**Goal of the exercise**: All of the data must be written out verbatim, with pictures excluded.

**Data provided**:
═══

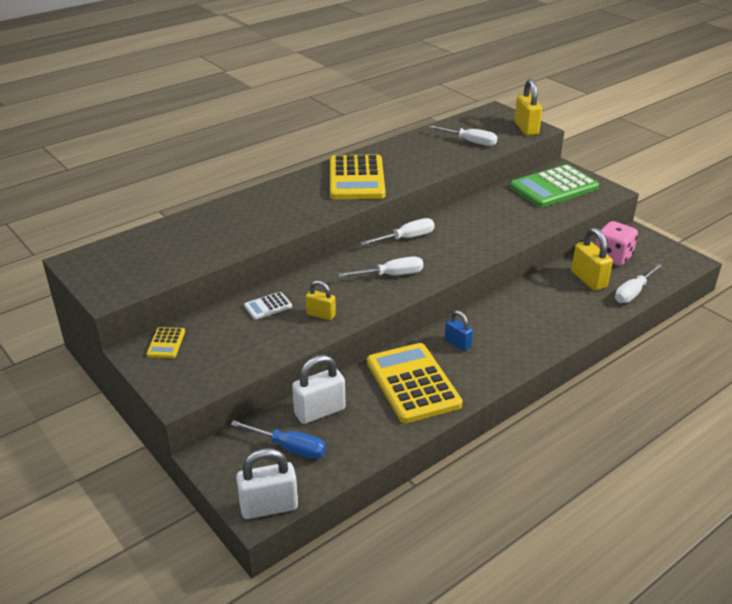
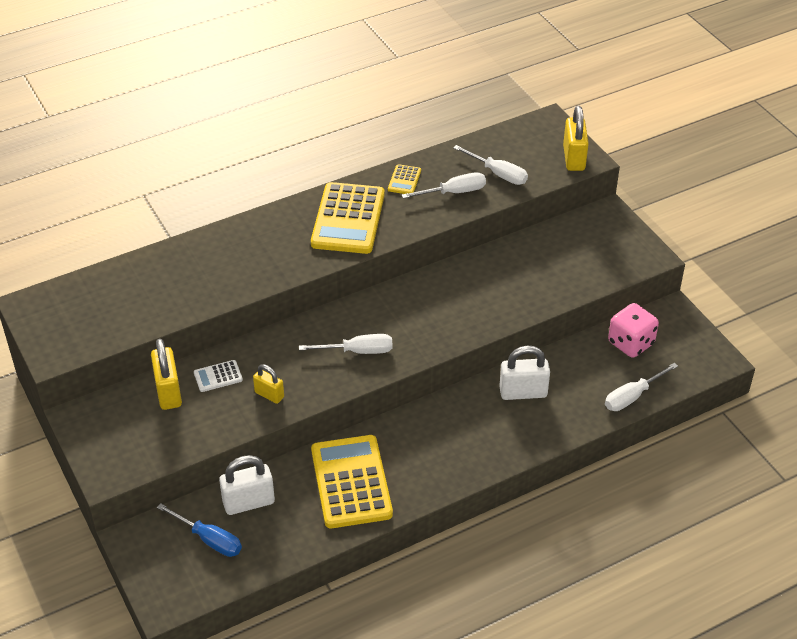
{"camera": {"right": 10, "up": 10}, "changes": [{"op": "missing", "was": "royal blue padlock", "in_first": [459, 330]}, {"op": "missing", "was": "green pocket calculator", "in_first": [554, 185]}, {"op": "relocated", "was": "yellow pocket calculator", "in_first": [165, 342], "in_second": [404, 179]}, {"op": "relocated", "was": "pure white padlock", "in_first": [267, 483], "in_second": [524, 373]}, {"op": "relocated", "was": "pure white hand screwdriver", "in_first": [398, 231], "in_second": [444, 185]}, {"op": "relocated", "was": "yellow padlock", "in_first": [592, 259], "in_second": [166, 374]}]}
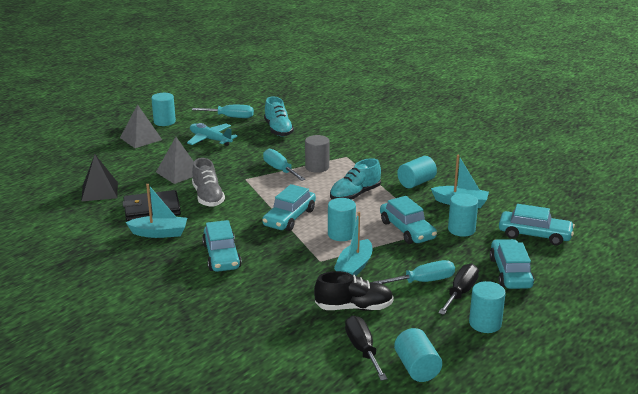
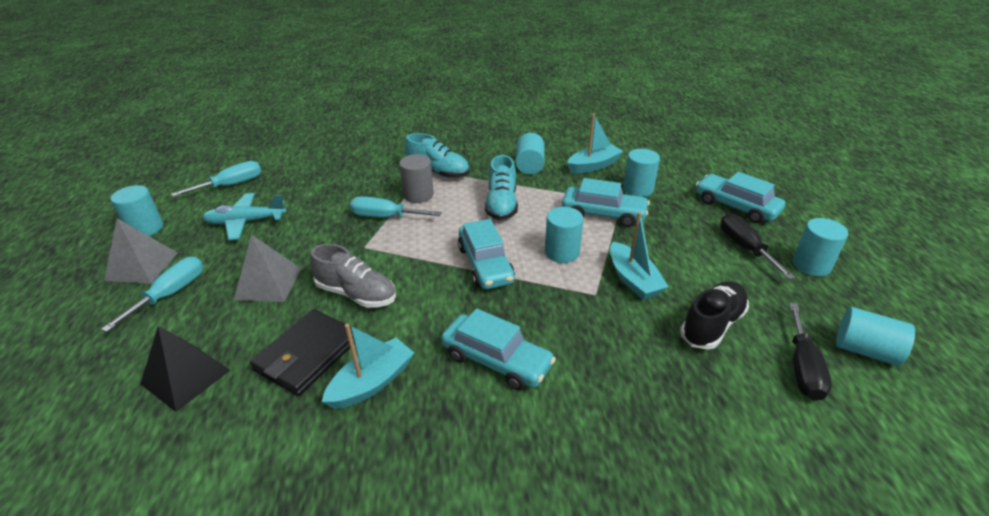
{"camera": {"right": -45, "up": 10}, "changes": [{"op": "missing", "was": "aqua automobile", "in_first": [537, 225]}, {"op": "relocated", "was": "aqua lace-up shoe", "in_first": [279, 116], "in_second": [436, 155]}, {"op": "relocated", "was": "aqua hand screwdriver", "in_first": [414, 272], "in_second": [152, 294]}, {"op": "spun", "was": "jet-black hand screwdriver", "in_first": [366, 348], "in_second": [810, 352], "clockwise": -105}]}
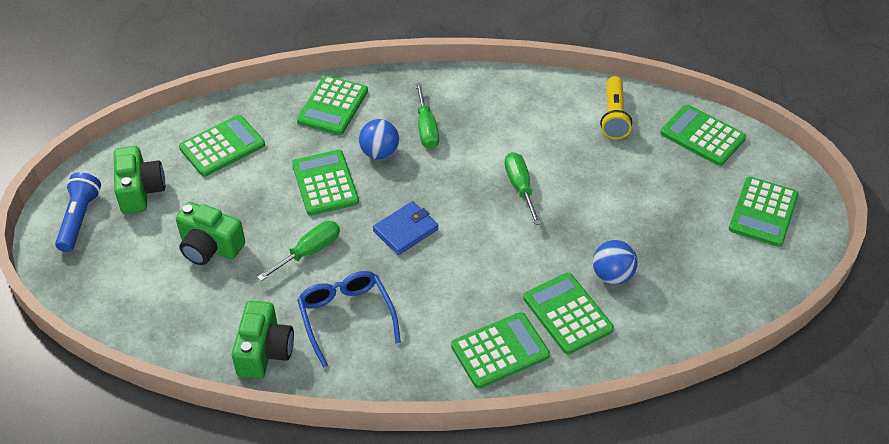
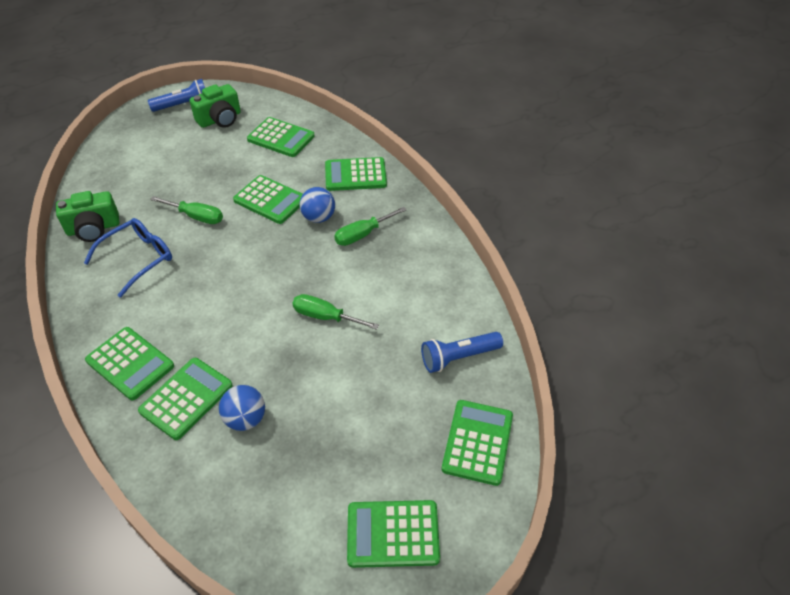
{"camera": {"right": 65, "up": 0}, "changes": [{"op": "missing", "was": "green compact camera", "in_first": [210, 233]}, {"op": "missing", "was": "royal blue card wallet", "in_first": [406, 228]}, {"op": "colour", "was": "yellow torch", "now": "royal blue torch", "in_first": [616, 107], "in_second": [462, 352]}, {"op": "spun", "was": "green pocket calculator", "in_first": [325, 183], "in_second": [268, 199], "clockwise": 75}, {"op": "spun", "was": "green hand screwdriver", "in_first": [523, 188], "in_second": [336, 312], "clockwise": -120}]}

═══

**The answer**:
{"camera": {"right": 10, "up": 10}, "changes": [{"op": "missing", "was": "royal blue padlock", "in_first": [459, 330]}, {"op": "missing", "was": "green pocket calculator", "in_first": [554, 185]}, {"op": "relocated", "was": "yellow pocket calculator", "in_first": [165, 342], "in_second": [404, 179]}, {"op": "relocated", "was": "pure white padlock", "in_first": [267, 483], "in_second": [524, 373]}, {"op": "relocated", "was": "pure white hand screwdriver", "in_first": [398, 231], "in_second": [444, 185]}, {"op": "relocated", "was": "yellow padlock", "in_first": [592, 259], "in_second": [166, 374]}]}
{"camera": {"right": -45, "up": 10}, "changes": [{"op": "missing", "was": "aqua automobile", "in_first": [537, 225]}, {"op": "relocated", "was": "aqua lace-up shoe", "in_first": [279, 116], "in_second": [436, 155]}, {"op": "relocated", "was": "aqua hand screwdriver", "in_first": [414, 272], "in_second": [152, 294]}, {"op": "spun", "was": "jet-black hand screwdriver", "in_first": [366, 348], "in_second": [810, 352], "clockwise": -105}]}
{"camera": {"right": 65, "up": 0}, "changes": [{"op": "missing", "was": "green compact camera", "in_first": [210, 233]}, {"op": "missing", "was": "royal blue card wallet", "in_first": [406, 228]}, {"op": "colour", "was": "yellow torch", "now": "royal blue torch", "in_first": [616, 107], "in_second": [462, 352]}, {"op": "spun", "was": "green pocket calculator", "in_first": [325, 183], "in_second": [268, 199], "clockwise": 75}, {"op": "spun", "was": "green hand screwdriver", "in_first": [523, 188], "in_second": [336, 312], "clockwise": -120}]}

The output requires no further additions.